* [Aim of the task]
Two lines mark the range in the entries below: the one holding "yellow bucket: 4 -> 1" and the one holding "yellow heart: 12 -> 14". Set down those two and all lines between them, exactly.

[Extracted records]
%%

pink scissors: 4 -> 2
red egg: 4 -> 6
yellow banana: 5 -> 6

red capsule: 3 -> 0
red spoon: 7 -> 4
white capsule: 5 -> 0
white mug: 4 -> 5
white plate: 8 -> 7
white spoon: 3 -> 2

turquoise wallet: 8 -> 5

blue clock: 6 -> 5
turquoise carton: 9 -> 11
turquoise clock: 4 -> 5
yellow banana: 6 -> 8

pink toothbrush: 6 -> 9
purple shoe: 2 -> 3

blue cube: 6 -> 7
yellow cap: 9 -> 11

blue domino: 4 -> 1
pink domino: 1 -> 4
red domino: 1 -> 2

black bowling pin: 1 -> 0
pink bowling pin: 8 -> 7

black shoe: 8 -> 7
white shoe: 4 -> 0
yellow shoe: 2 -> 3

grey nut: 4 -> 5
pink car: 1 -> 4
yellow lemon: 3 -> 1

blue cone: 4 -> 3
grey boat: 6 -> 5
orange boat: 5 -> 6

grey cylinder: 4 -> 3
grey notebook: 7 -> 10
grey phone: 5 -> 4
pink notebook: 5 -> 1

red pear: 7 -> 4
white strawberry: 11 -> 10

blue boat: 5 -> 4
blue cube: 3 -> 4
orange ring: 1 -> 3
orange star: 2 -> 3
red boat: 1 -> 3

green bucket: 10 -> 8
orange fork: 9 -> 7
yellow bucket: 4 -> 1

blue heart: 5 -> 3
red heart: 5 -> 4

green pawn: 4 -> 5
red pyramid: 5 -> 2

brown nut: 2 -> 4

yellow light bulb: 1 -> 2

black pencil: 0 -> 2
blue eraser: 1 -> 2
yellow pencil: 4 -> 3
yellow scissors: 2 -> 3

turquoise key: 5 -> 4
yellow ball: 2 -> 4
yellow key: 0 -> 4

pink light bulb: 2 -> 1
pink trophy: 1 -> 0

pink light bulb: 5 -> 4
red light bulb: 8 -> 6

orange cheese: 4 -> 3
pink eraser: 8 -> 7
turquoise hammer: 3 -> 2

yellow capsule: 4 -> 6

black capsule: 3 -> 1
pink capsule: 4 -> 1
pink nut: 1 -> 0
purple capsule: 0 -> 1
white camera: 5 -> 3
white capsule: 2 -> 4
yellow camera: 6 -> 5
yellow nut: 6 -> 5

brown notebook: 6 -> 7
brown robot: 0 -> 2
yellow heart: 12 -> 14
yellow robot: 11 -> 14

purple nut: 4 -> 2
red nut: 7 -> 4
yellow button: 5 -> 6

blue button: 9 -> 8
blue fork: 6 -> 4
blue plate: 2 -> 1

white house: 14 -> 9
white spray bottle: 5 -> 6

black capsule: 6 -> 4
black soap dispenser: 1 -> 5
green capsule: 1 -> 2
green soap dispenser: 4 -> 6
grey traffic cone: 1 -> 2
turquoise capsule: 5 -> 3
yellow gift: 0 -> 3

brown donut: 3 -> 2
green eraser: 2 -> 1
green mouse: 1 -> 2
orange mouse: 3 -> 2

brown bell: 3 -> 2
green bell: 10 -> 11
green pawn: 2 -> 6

%%

* [Answer for the task]
yellow bucket: 4 -> 1

blue heart: 5 -> 3
red heart: 5 -> 4

green pawn: 4 -> 5
red pyramid: 5 -> 2

brown nut: 2 -> 4

yellow light bulb: 1 -> 2

black pencil: 0 -> 2
blue eraser: 1 -> 2
yellow pencil: 4 -> 3
yellow scissors: 2 -> 3

turquoise key: 5 -> 4
yellow ball: 2 -> 4
yellow key: 0 -> 4

pink light bulb: 2 -> 1
pink trophy: 1 -> 0

pink light bulb: 5 -> 4
red light bulb: 8 -> 6

orange cheese: 4 -> 3
pink eraser: 8 -> 7
turquoise hammer: 3 -> 2

yellow capsule: 4 -> 6

black capsule: 3 -> 1
pink capsule: 4 -> 1
pink nut: 1 -> 0
purple capsule: 0 -> 1
white camera: 5 -> 3
white capsule: 2 -> 4
yellow camera: 6 -> 5
yellow nut: 6 -> 5

brown notebook: 6 -> 7
brown robot: 0 -> 2
yellow heart: 12 -> 14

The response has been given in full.